Your assignment: Print the listing as it stands, omitting all images.

Source material section start

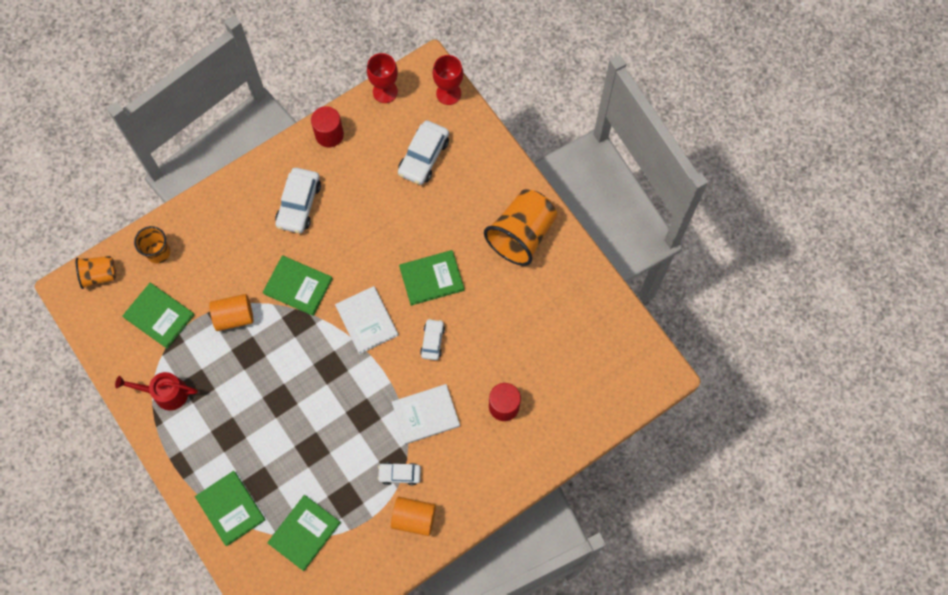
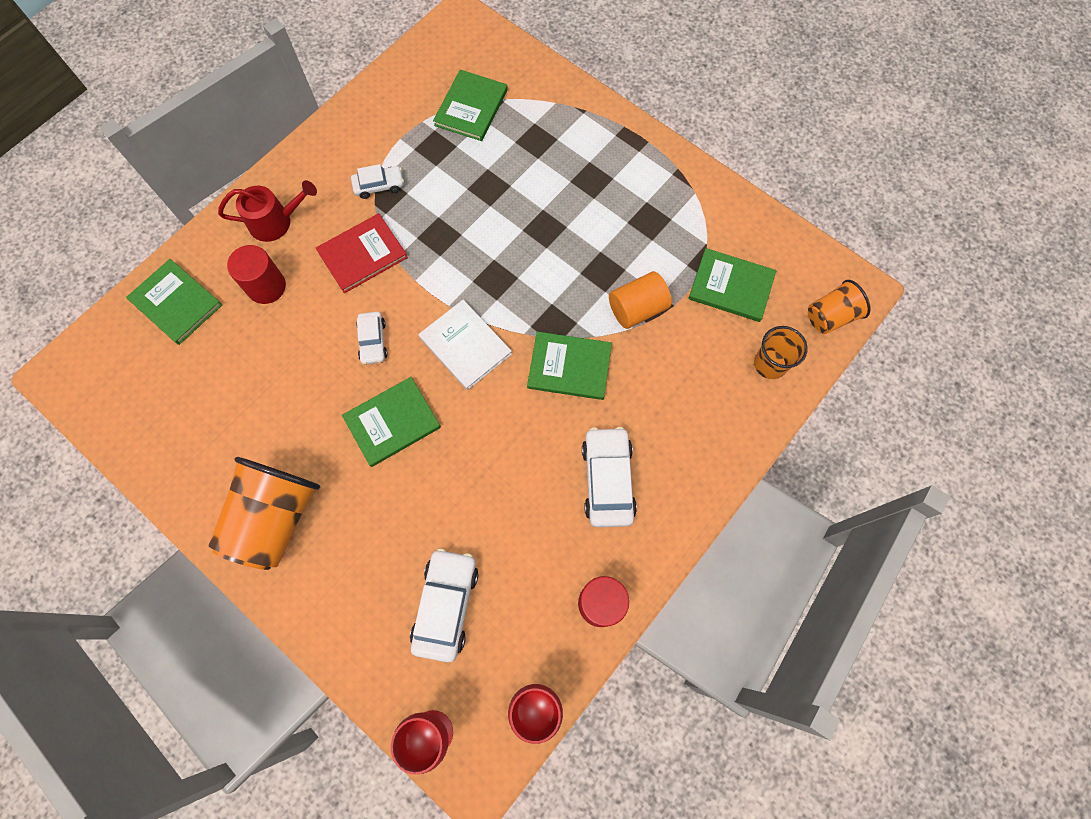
camera: 165 degrees right, 0 degrees up
red watering can [115,372,198,411] -> red watering can moved to [218,180,317,242]
green book [195,471,265,546] -> green book moved to [126,259,222,345]
orange cylinder [391,497,436,536] -> none
white book [392,384,460,444] -> red book [316,213,408,293]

Source material section end

Written solution:
camera: 165 degrees right, 0 degrees up
red watering can [115,372,198,411] -> red watering can moved to [218,180,317,242]
green book [195,471,265,546] -> green book moved to [126,259,222,345]
orange cylinder [391,497,436,536] -> none
white book [392,384,460,444] -> red book [316,213,408,293]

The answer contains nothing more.